### Task details
After locating the line that contains "Calendar: [1344,246,1762,492] ->", give that line and all the rest through the end of the entries again exactly, leaving the pictures out.

※

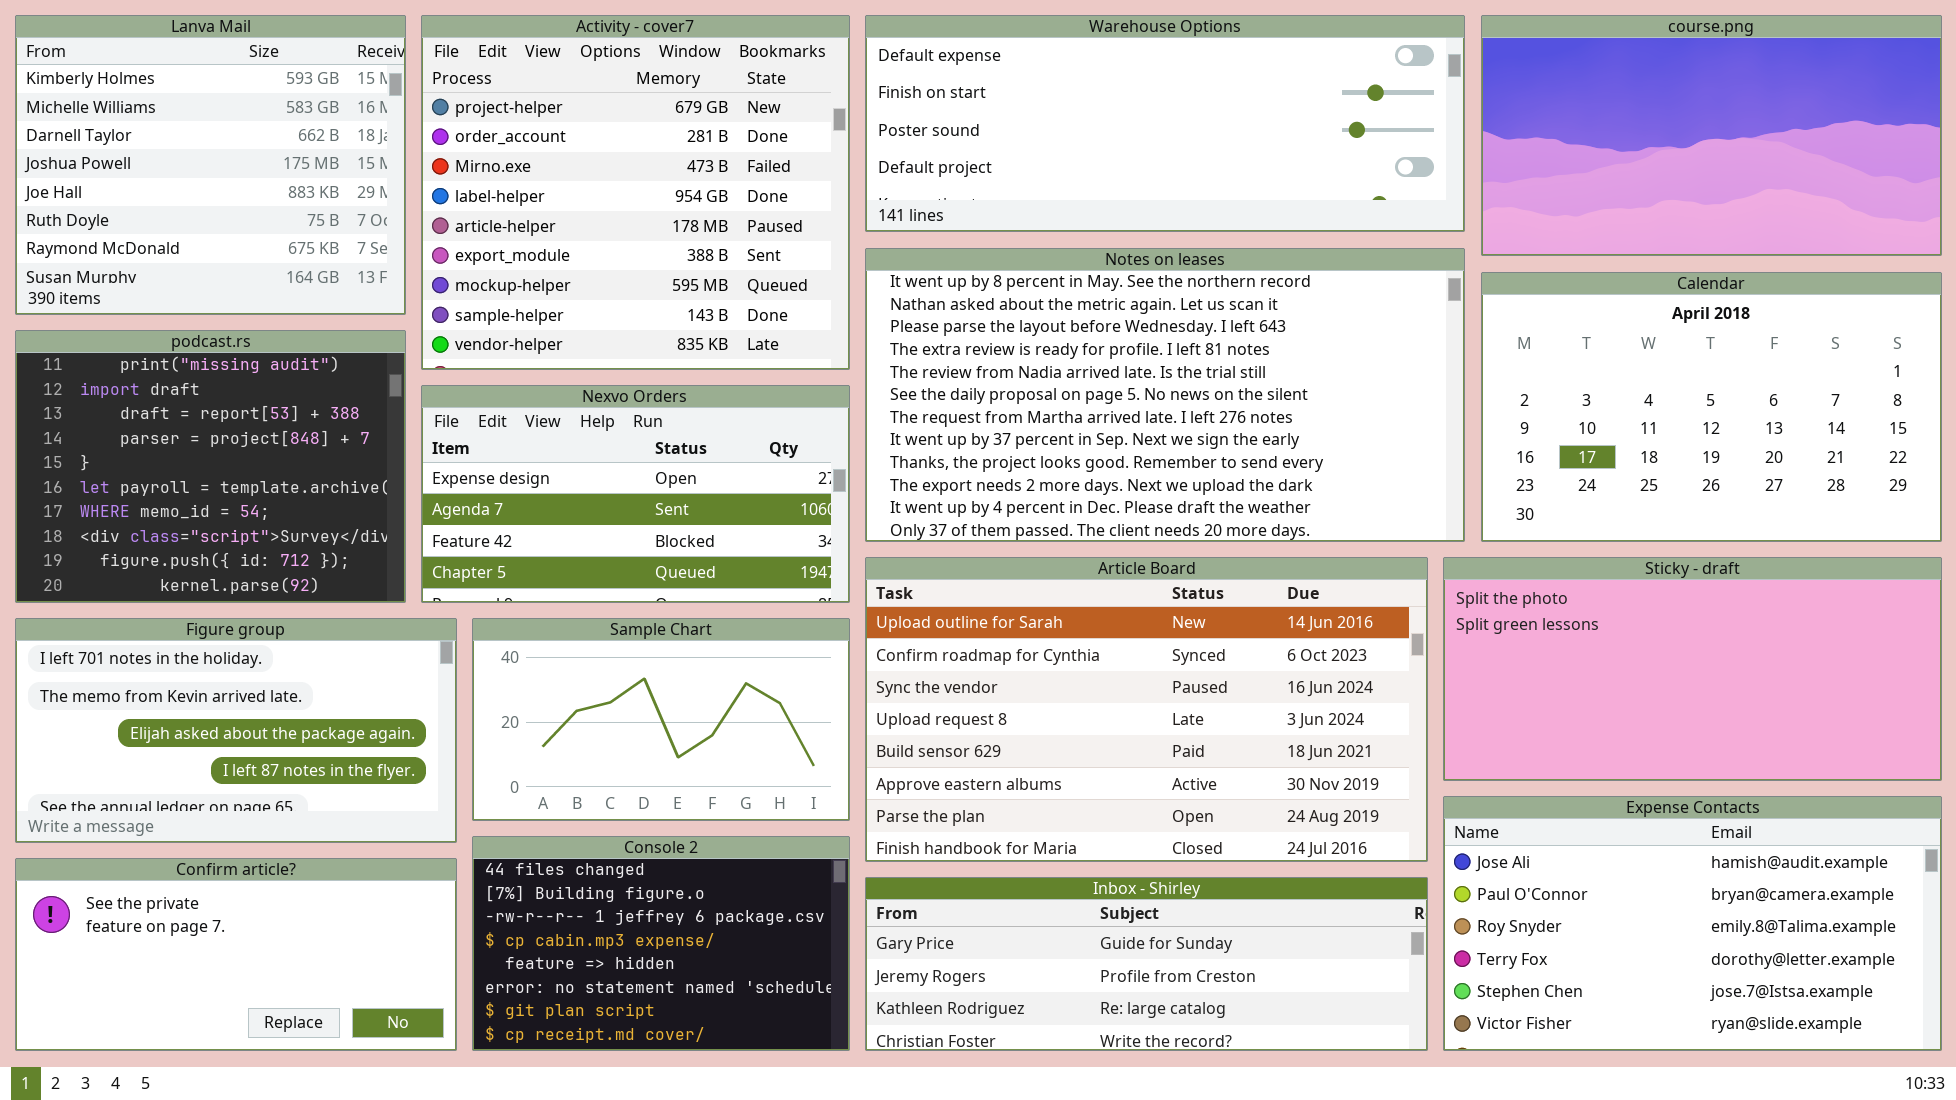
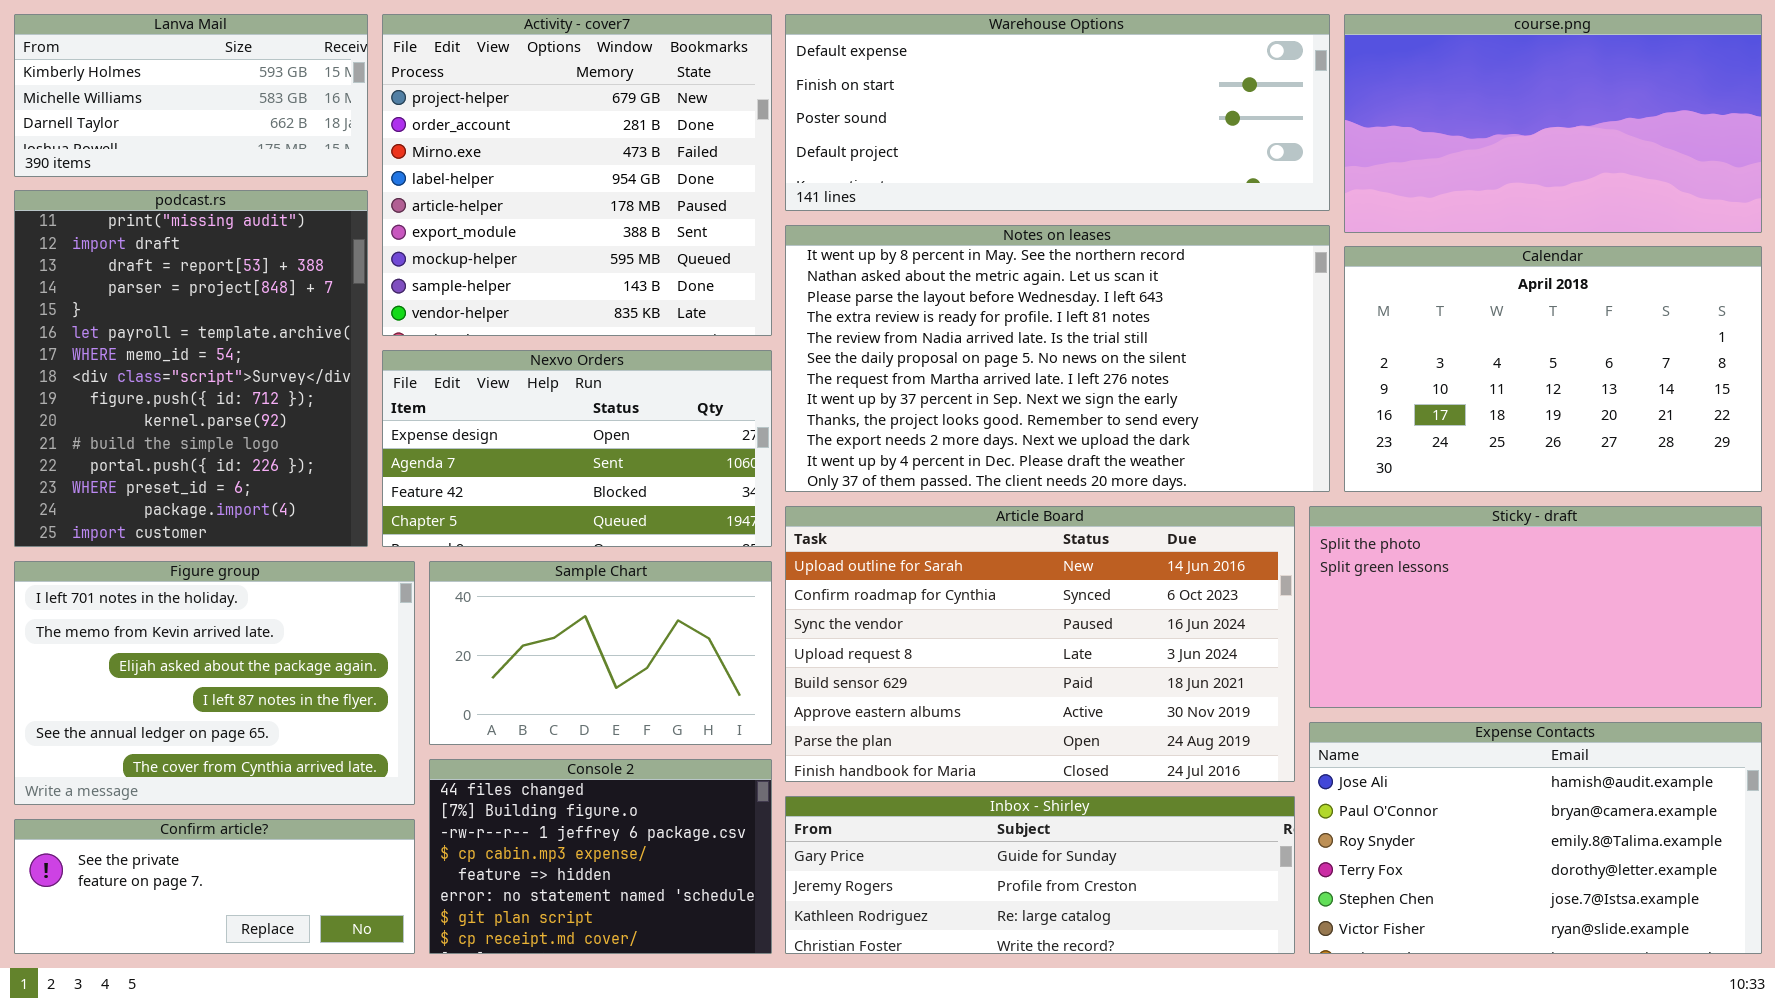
Lanva Mail: [15,15,406,315] -> [14,14,368,177], resized
podcast.rs: [15,330,406,603] -> [14,190,368,547], resized
Figure group: [15,618,457,843] -> [14,561,415,805], resized
Confirm article?: [15,858,457,1051] -> [14,819,415,954], resized

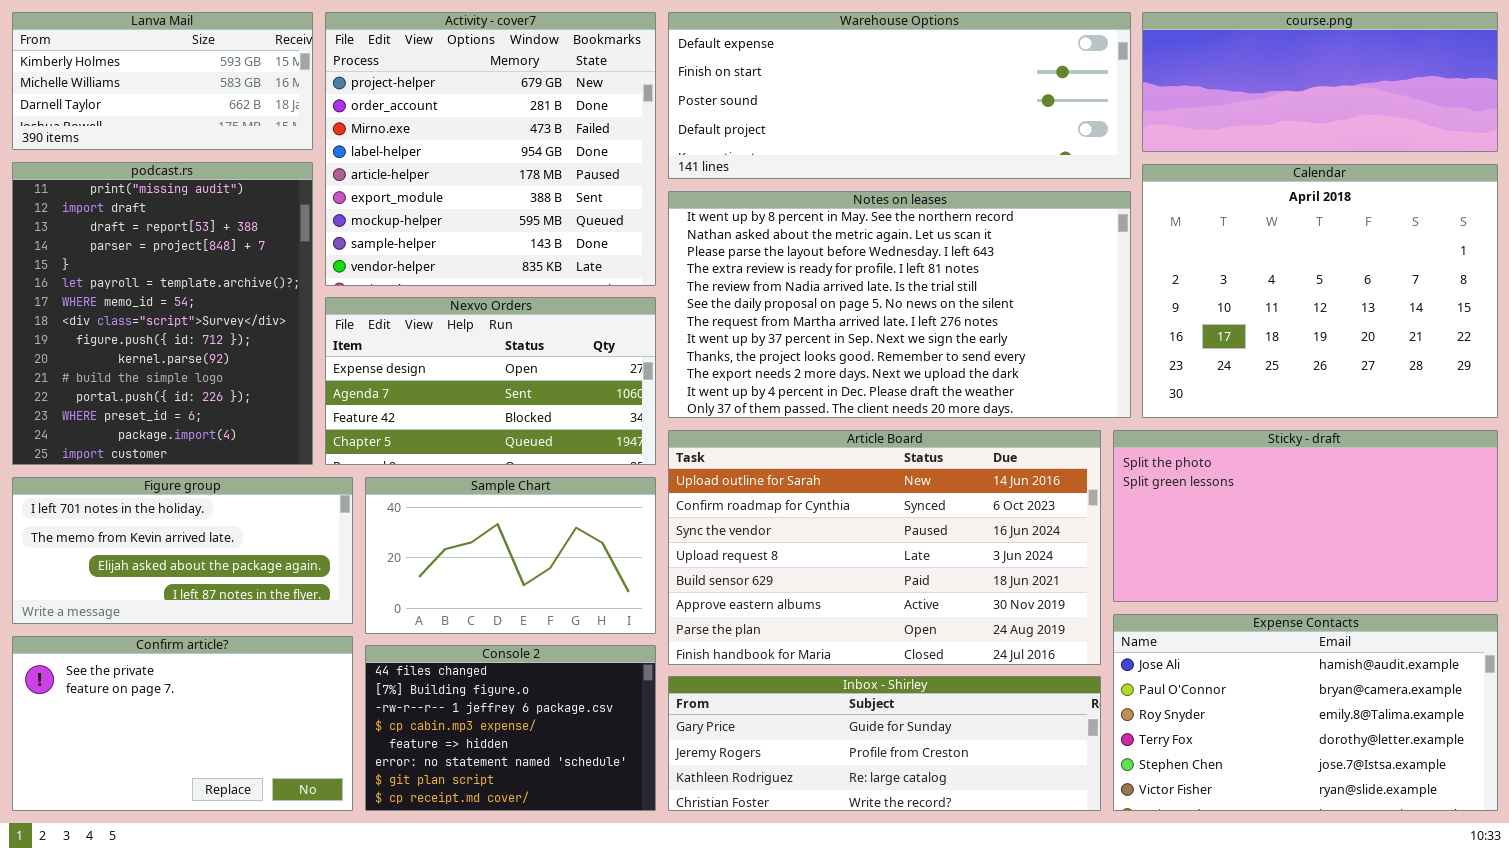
course.png: [1344,14,1762,233] -> [1142,12,1498,152], resized
Calendar: [1344,246,1762,492] -> [1142,164,1498,418], resized
Figure group: [14,561,415,805] -> [12,477,353,624], resized
Confirm article?: [14,819,415,954] -> [12,636,353,811], resized

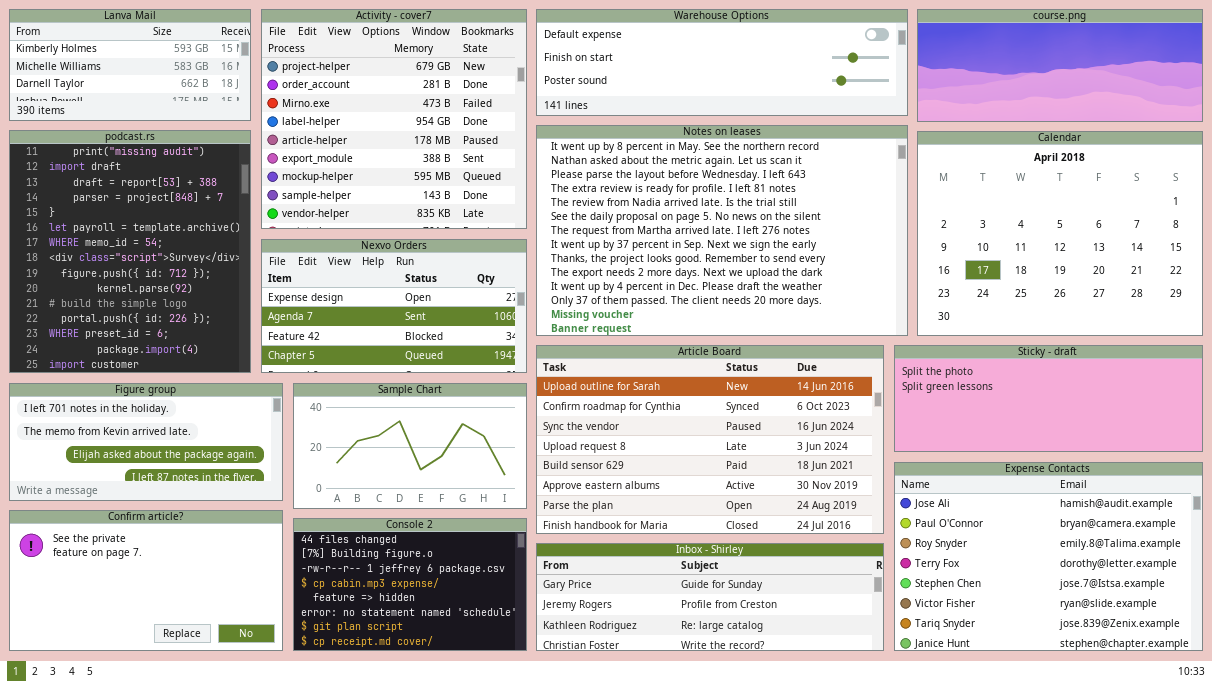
Warehouse Options: [668,12,1131,179] -> [536,9,908,116], resized
Notes on leases: [668,191,1131,418] -> [536,125,908,336], resized
Sticky - draft: [1113,430,1498,602] -> [894,345,1203,452], resized
Expense Contacts: [1113,614,1498,811] -> [894,462,1203,651], resized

※

### Solution
Calendar: [1344,246,1762,492] -> [1142,164,1498,418], resized
Figure group: [14,561,415,805] -> [12,477,353,624], resized
Confirm article?: [14,819,415,954] -> [12,636,353,811], resized

Warehouse Options: [668,12,1131,179] -> [536,9,908,116], resized
Notes on leases: [668,191,1131,418] -> [536,125,908,336], resized
Sticky - draft: [1113,430,1498,602] -> [894,345,1203,452], resized
Expense Contacts: [1113,614,1498,811] -> [894,462,1203,651], resized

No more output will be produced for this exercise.